Dataset records:

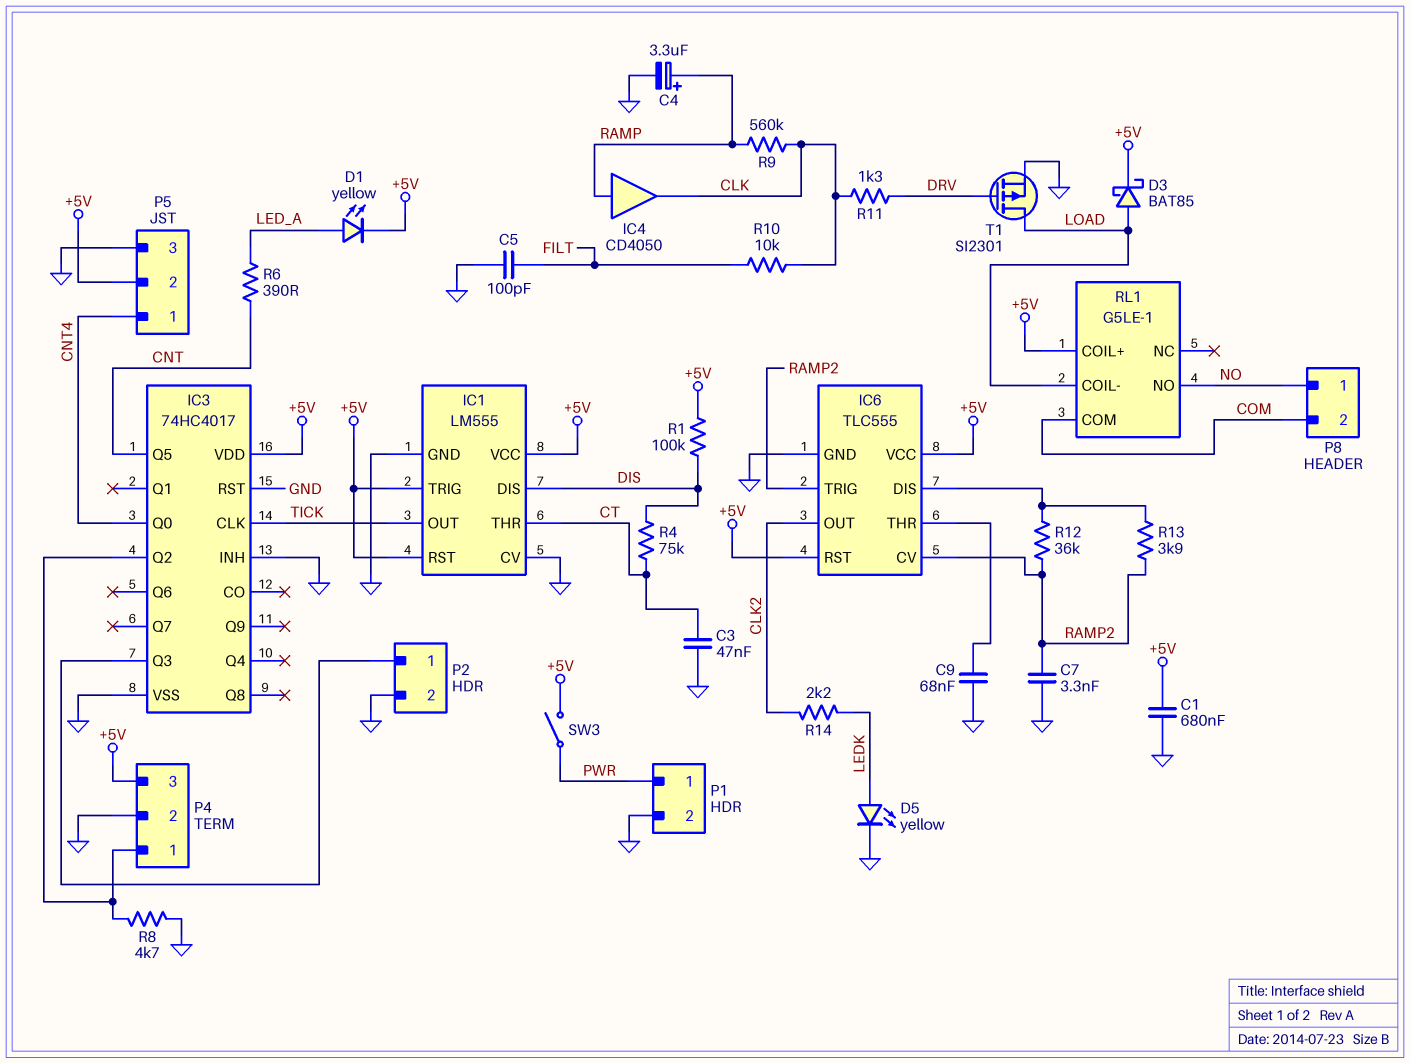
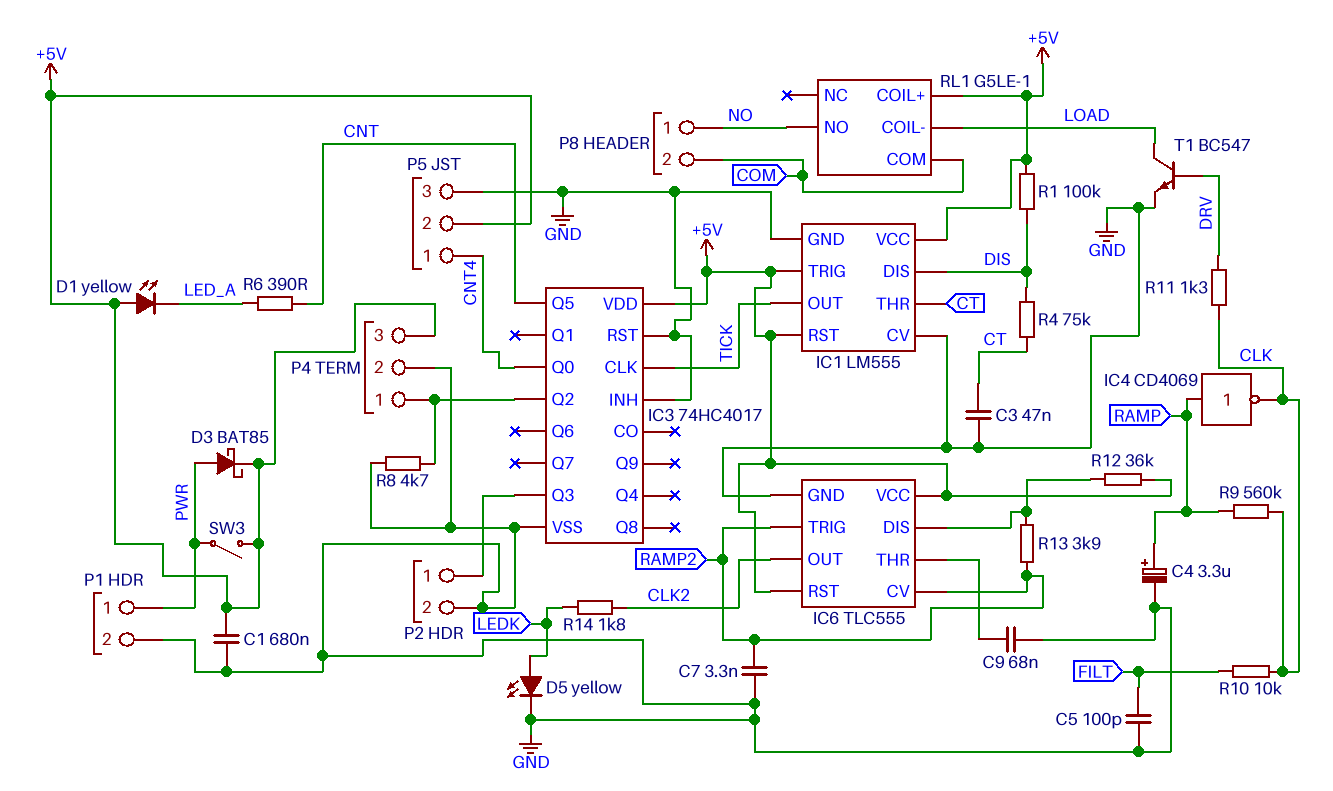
D1: LED yellow (A LED_A, K +5V) -> LED yellow (A +5V, K LED_A)
D3: schottky BAT85 (A LOAD, K +5V) -> schottky BAT85 (A PWR, K +5V)
IC4: buffer CD4050 (in RAMP, out CLK) -> NOT CD4069 (in RAMP, out CLK)
R12: 36k (IC6/DIS, RAMP2) -> 36k (+5V, IC6/DIS)
R14: 2.2k (CLK2, LEDK) -> 1.8k (CLK2, LEDK)
T1: PMOS SI2301 (G DRV, D LOAD, S GND) -> NPN BC547 (B DRV, C LOAD, E GND)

● What is expected
Output the entries above exactly. Drop the pictures.

● Task result
D1: LED yellow (A LED_A, K +5V) -> LED yellow (A +5V, K LED_A)
D3: schottky BAT85 (A LOAD, K +5V) -> schottky BAT85 (A PWR, K +5V)
IC4: buffer CD4050 (in RAMP, out CLK) -> NOT CD4069 (in RAMP, out CLK)
R12: 36k (IC6/DIS, RAMP2) -> 36k (+5V, IC6/DIS)
R14: 2.2k (CLK2, LEDK) -> 1.8k (CLK2, LEDK)
T1: PMOS SI2301 (G DRV, D LOAD, S GND) -> NPN BC547 (B DRV, C LOAD, E GND)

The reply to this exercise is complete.